»»
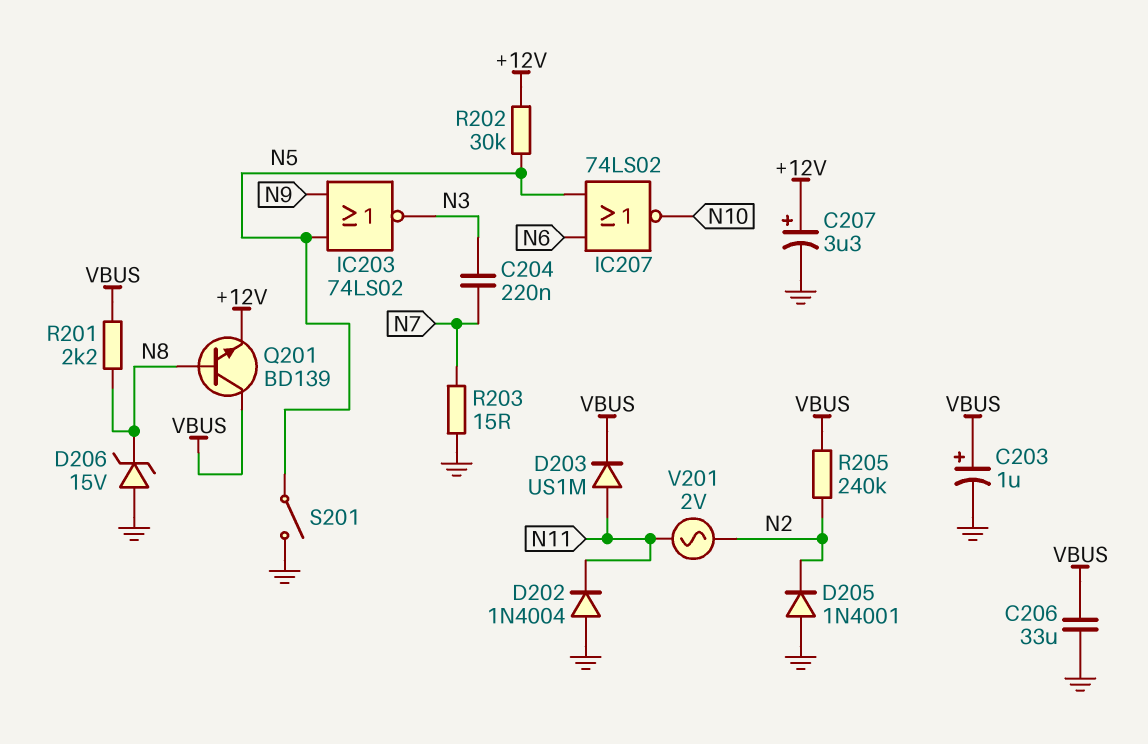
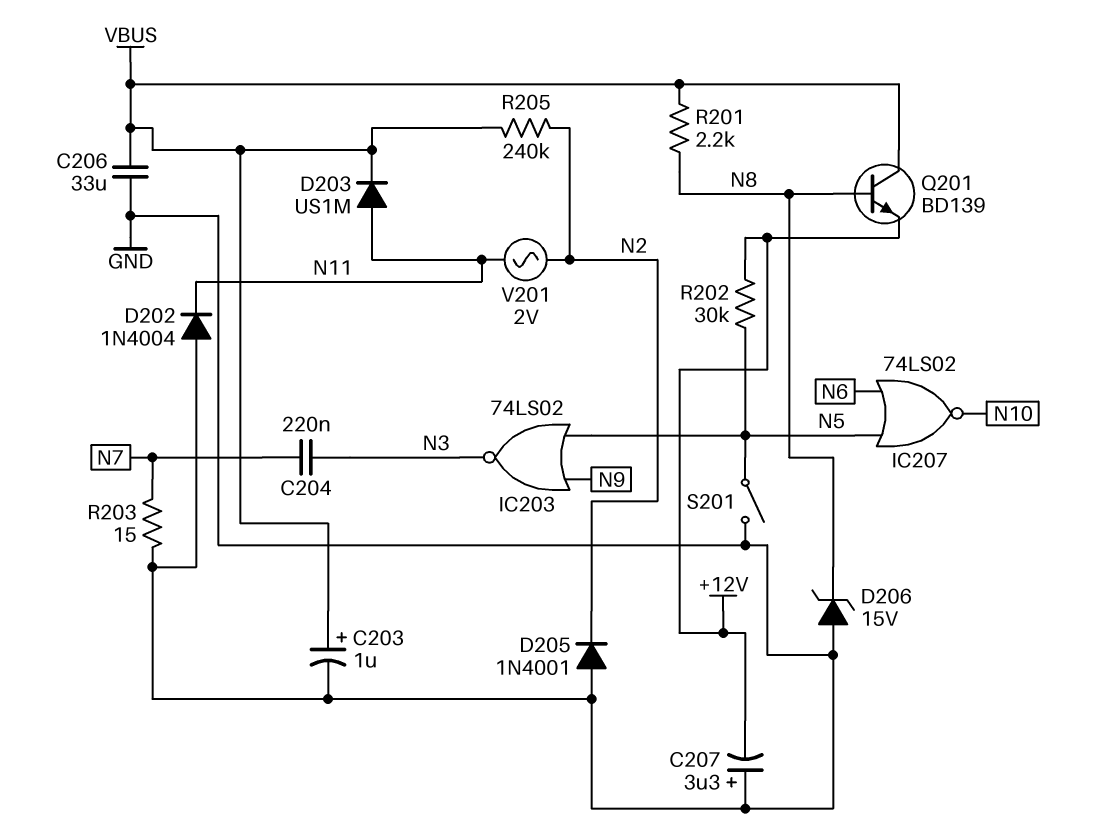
C207: 3.3uF (plus +12V, minus GND) -> 3.3uF (plus GND, minus +12V)

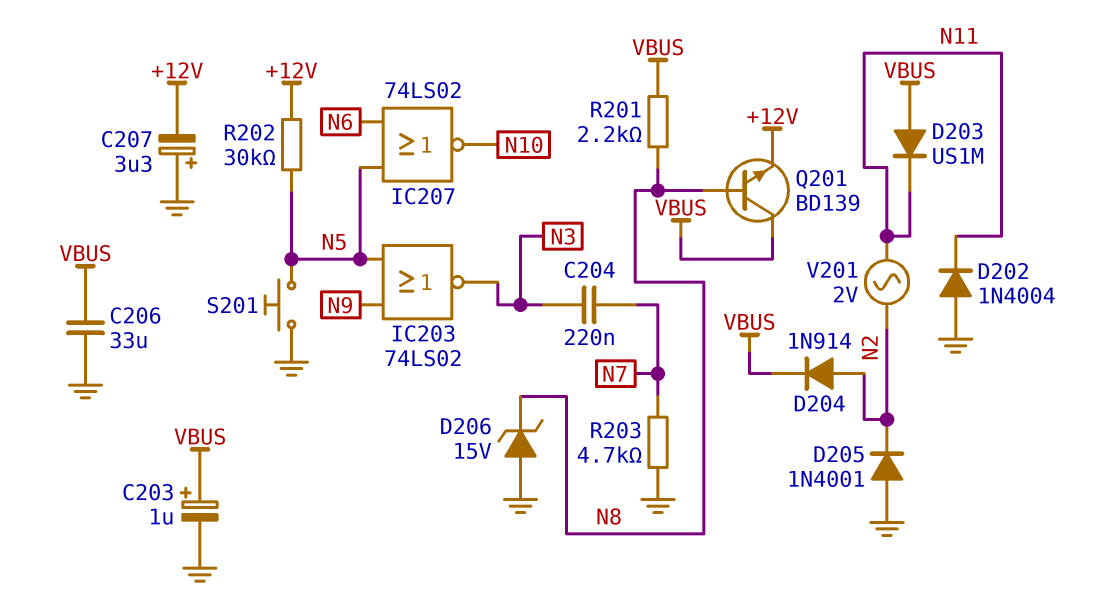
D203: diode US1M (A N11, K VBUS) -> diode US1M (A VBUS, K N11)
D204: none -> diode 1N914 (A N2, K VBUS)
R203: 15 (GND, N7) -> 4.7k (GND, N7)
R205: 240k (N2, VBUS) -> none
S201: switch (GND, N5) -> button (GND, N5)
««
> [TASK DETAILS]:
Filter the lines above so that only those with the string "none" remain, then copy them.

> [ANSWER SPACE]:
D204: none -> diode 1N914 (A N2, K VBUS)
R205: 240k (N2, VBUS) -> none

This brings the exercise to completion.